*** DATA FOR ANALYSIS Section Begins ***
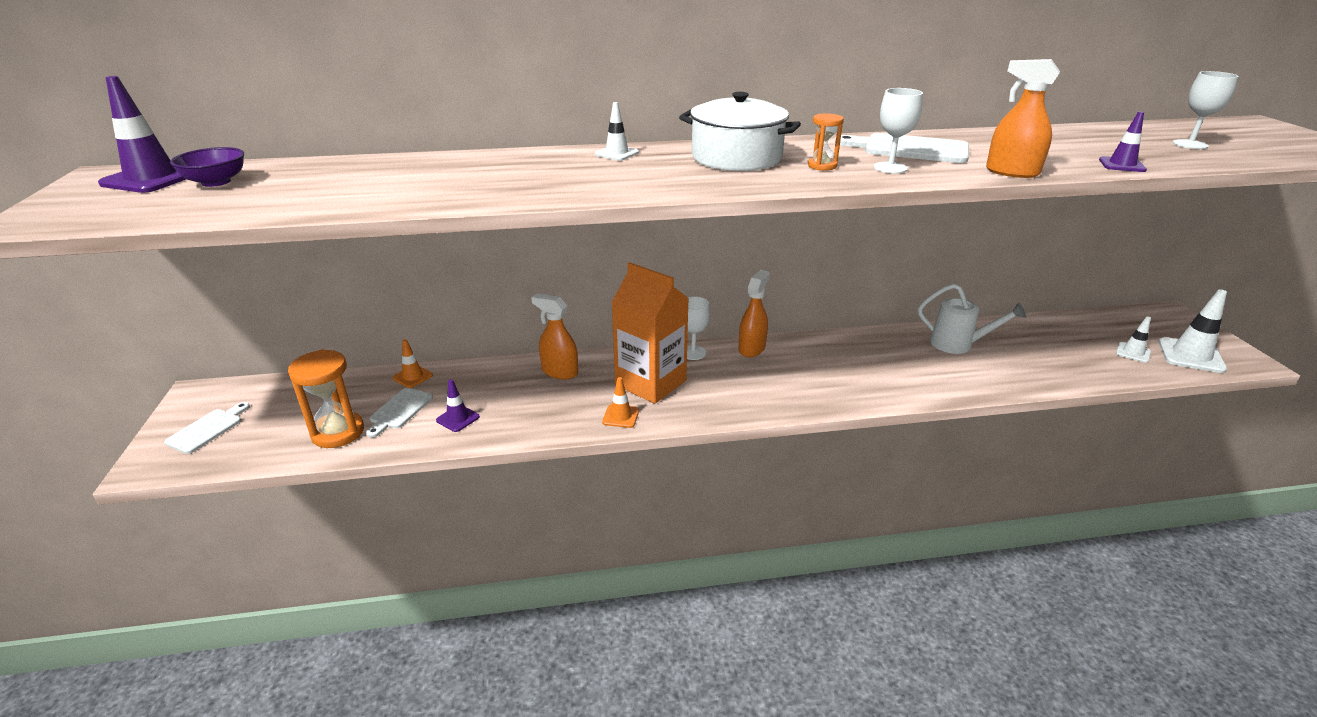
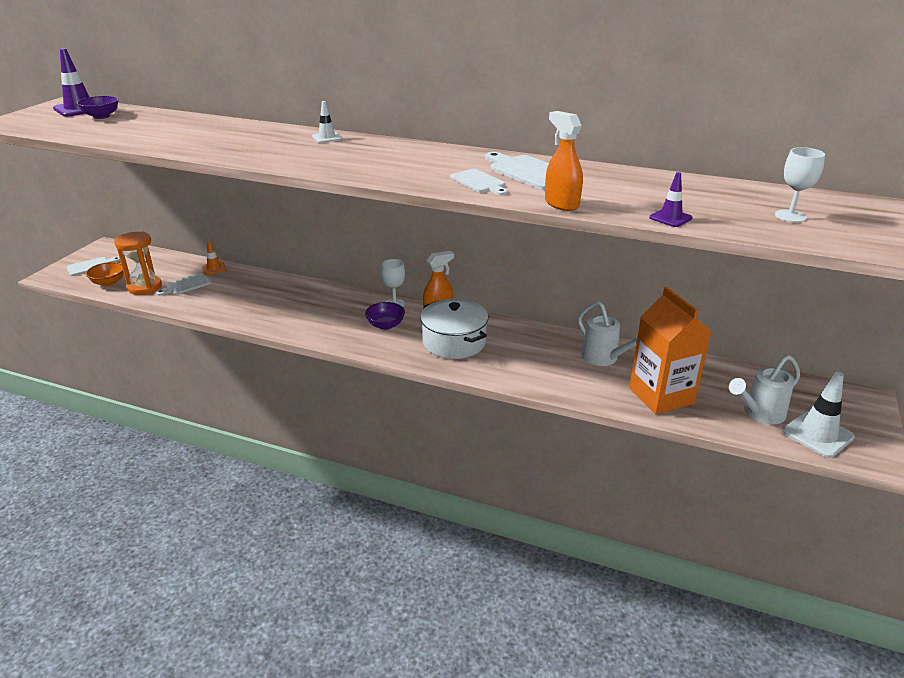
camera: 30 degrees right, 0 degrees up
(269, 444) = (108, 283): none -> orange bowl
(458, 418) = (210, 299): purple traffic cone -> none
(559, 372) = (296, 290): orange spray bottle -> none
(620, 416) = (298, 328): orange traffic cone -> none
(650, 383) = (342, 314): orange carton -> orange carton (661, 396)
(715, 380) = (385, 325): none -> purple bowl
(736, 158) = (392, 155): white pot -> white pot (454, 342)
(822, 166) = (435, 171): orange hourglass -> none
(890, 168) = (479, 182): white goblet -> white cutting board
(1133, 352) = (760, 414): white traffic cone -> white watering can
*** DATA FOR ANALYSIS Section Ends ***
DIRECTIONS FOR THIS TASK
Indicate how many lines of the material include the word "cone"; the number alone is required.

RESULT OF THIS EXERCISE
3